PROBLEM REQUIREMENTS
Print the data once more, exactly as given. Drop the pictures.

DATA BLOCK
——
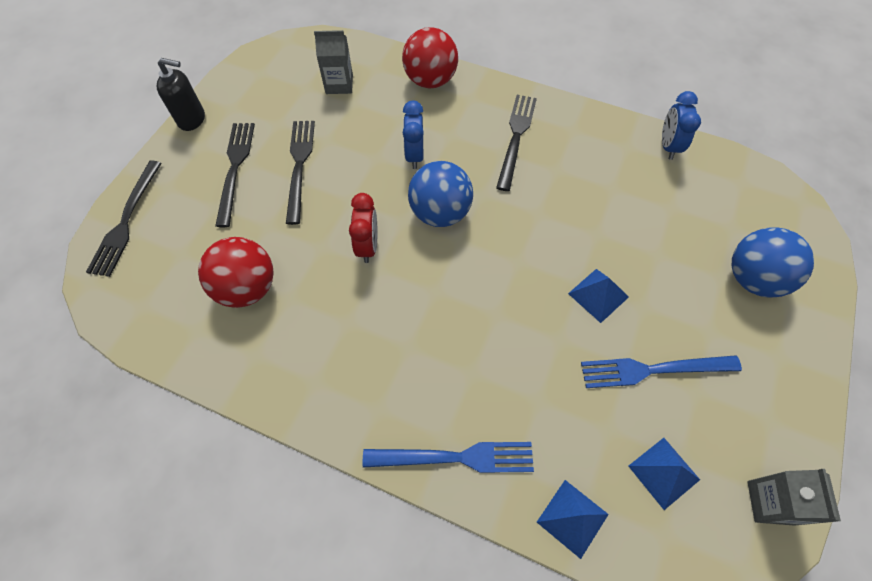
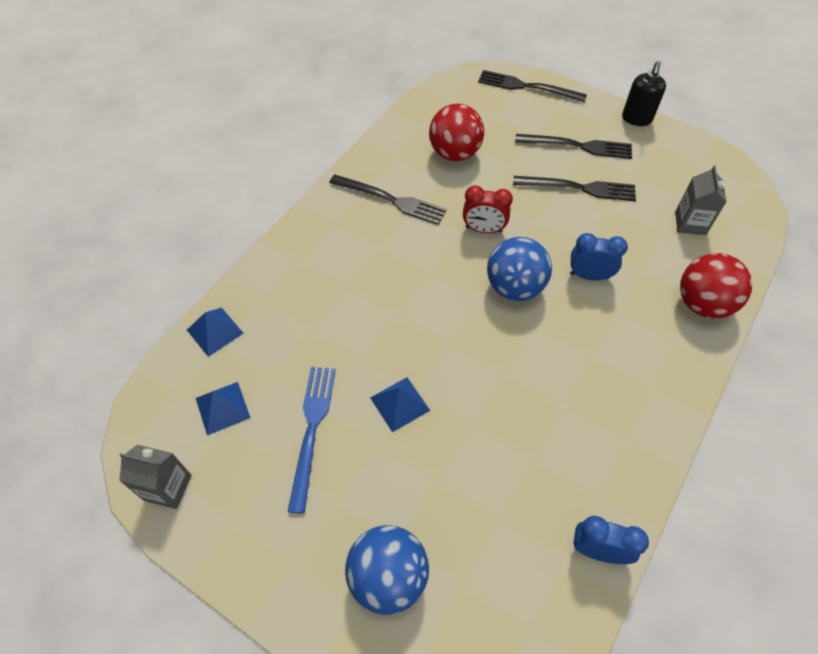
camera: 100 degrees right, 5 degrees down
(455, 458) = (284, 265): blue fork -> none
(516, 138) = (613, 374): black fork -> black fork (390, 200)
——
REPLY TO THE EXERCISE
camera: 100 degrees right, 5 degrees down
(455, 458) = (284, 265): blue fork -> none
(516, 138) = (613, 374): black fork -> black fork (390, 200)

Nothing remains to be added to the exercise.